### Directions
Go over the material below and report every line that contains the word "lime".
------------
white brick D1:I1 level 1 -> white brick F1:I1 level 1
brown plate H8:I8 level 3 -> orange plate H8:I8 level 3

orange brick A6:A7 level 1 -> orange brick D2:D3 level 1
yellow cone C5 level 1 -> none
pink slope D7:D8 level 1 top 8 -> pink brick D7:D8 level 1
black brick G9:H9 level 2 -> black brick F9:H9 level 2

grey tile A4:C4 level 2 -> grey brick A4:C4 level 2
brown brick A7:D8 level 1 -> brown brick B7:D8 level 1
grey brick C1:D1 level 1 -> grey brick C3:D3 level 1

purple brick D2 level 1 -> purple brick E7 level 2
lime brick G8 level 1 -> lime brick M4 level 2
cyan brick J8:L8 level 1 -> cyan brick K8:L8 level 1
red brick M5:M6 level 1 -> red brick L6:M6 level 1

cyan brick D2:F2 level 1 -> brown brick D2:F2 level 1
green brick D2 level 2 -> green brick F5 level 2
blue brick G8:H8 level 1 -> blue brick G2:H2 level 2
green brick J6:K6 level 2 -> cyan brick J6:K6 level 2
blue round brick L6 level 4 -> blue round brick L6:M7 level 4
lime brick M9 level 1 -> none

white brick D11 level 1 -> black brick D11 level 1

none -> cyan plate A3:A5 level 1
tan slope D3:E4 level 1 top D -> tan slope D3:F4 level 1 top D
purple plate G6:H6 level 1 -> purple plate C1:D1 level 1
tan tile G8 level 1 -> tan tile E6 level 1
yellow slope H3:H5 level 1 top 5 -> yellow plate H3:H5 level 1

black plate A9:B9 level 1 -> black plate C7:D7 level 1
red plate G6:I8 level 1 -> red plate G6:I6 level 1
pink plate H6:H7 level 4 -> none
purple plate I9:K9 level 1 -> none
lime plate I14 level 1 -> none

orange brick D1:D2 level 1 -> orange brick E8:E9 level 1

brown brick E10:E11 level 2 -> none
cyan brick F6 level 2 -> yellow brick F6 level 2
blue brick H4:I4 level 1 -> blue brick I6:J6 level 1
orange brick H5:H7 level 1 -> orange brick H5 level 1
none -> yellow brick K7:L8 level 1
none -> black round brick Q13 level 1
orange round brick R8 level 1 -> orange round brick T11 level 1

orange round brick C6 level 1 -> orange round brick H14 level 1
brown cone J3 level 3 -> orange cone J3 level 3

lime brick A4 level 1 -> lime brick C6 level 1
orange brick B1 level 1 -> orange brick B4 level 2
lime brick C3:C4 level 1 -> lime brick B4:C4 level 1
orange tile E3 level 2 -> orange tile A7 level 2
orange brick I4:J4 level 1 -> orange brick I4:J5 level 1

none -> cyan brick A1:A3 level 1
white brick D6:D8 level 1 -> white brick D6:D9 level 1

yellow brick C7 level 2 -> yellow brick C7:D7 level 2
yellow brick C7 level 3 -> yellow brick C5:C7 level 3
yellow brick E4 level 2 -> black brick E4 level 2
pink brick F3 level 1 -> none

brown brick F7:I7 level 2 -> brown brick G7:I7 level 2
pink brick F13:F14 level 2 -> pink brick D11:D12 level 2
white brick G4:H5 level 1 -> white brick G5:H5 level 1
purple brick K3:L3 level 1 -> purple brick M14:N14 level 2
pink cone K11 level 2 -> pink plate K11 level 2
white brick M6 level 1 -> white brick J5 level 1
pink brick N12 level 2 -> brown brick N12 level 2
------------
### Task answer
lime brick G8 level 1 -> lime brick M4 level 2
lime brick M9 level 1 -> none
lime plate I14 level 1 -> none
lime brick A4 level 1 -> lime brick C6 level 1
lime brick C3:C4 level 1 -> lime brick B4:C4 level 1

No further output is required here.